> _WHAT YOU WILL DO_
Only the lines below starting at the one containing "(767, 142) = (207, 141): pink domino -> none" and ending at the one containing "(945, 355) = (432, 92): pink" belong in the answer, each copied exactly.

> _EXTRACTED RECORDS_
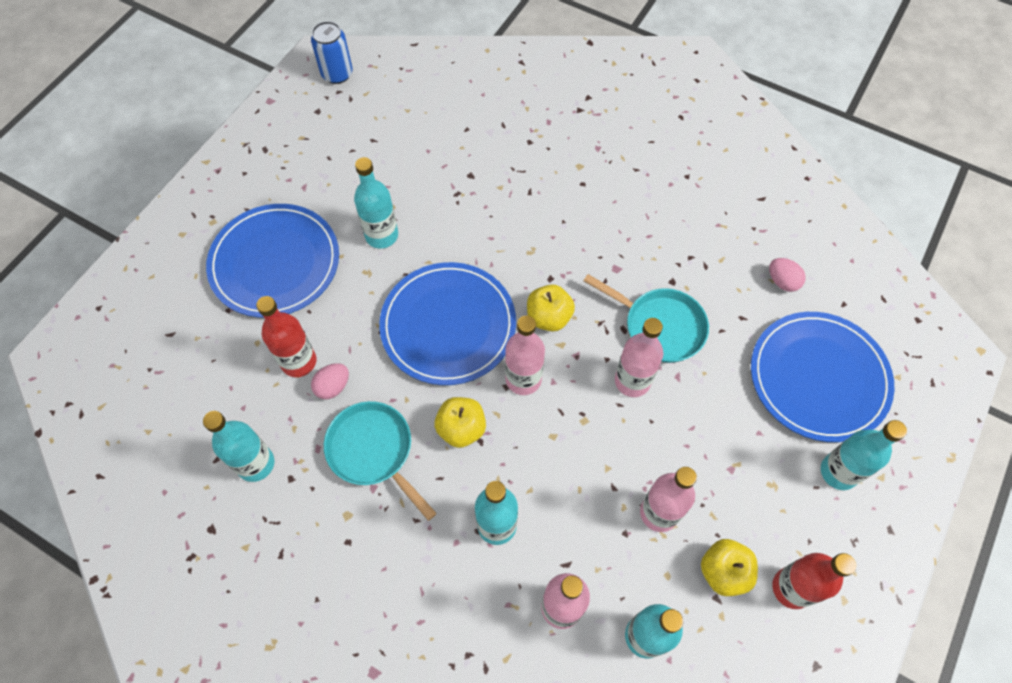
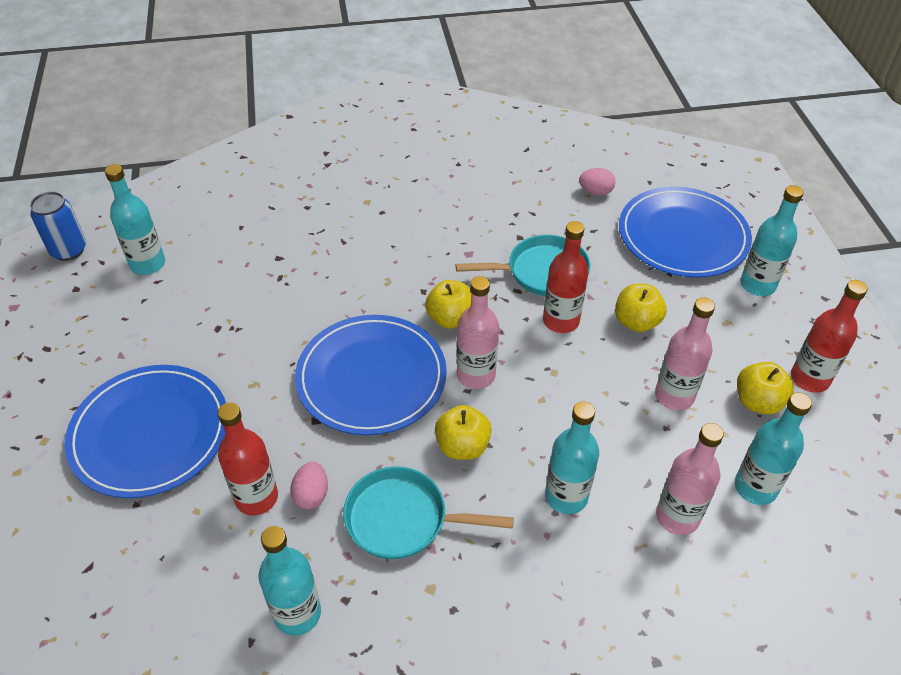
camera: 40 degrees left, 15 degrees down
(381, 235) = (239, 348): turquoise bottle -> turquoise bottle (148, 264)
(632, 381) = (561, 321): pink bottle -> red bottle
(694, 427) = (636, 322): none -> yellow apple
* * *
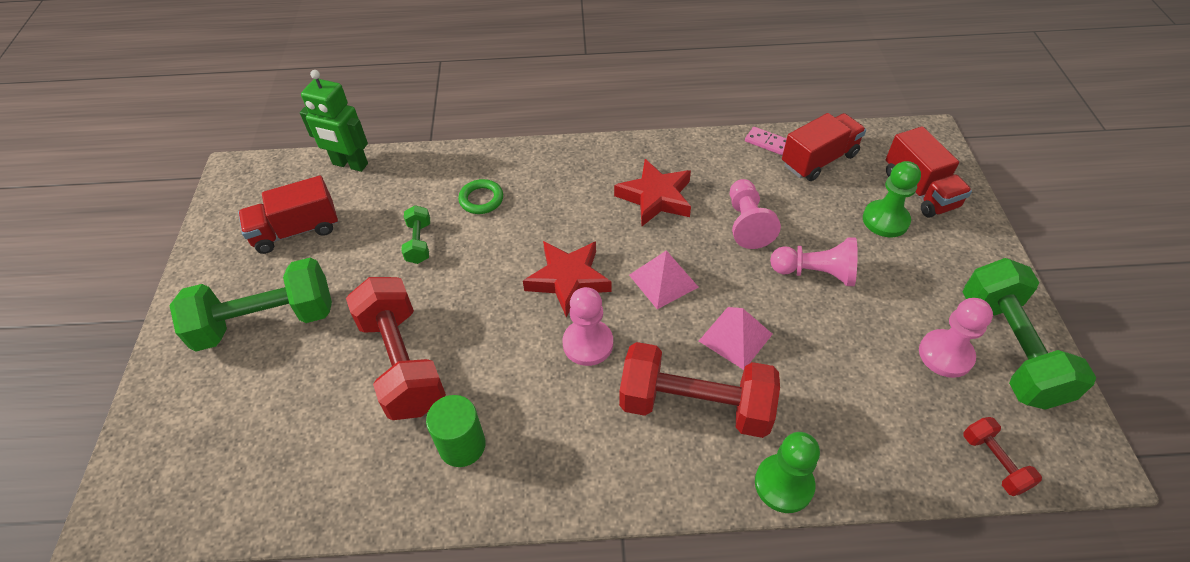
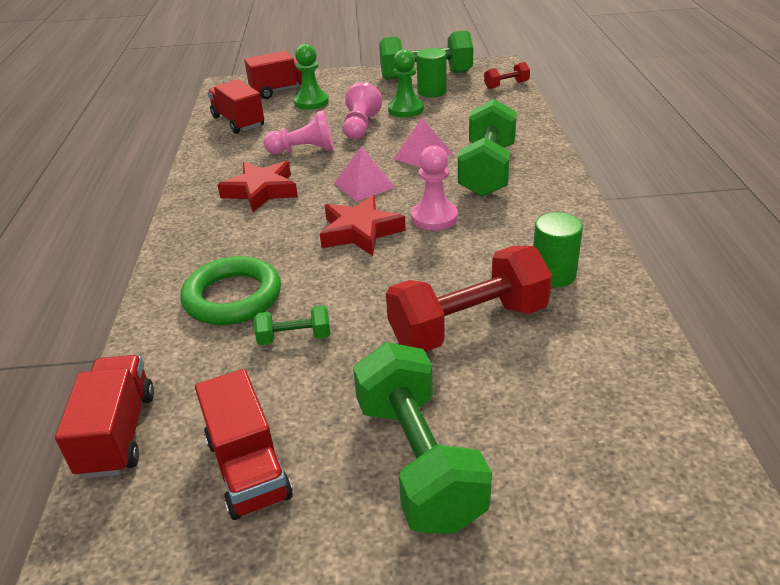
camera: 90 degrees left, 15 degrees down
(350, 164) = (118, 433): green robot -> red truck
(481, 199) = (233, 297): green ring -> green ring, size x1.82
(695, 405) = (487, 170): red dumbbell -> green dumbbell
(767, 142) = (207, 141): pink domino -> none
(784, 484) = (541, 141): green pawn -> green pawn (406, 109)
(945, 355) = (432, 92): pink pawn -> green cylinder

> _ANSWER SECTION_
(767, 142) = (207, 141): pink domino -> none
(784, 484) = (541, 141): green pawn -> green pawn (406, 109)
(945, 355) = (432, 92): pink pawn -> green cylinder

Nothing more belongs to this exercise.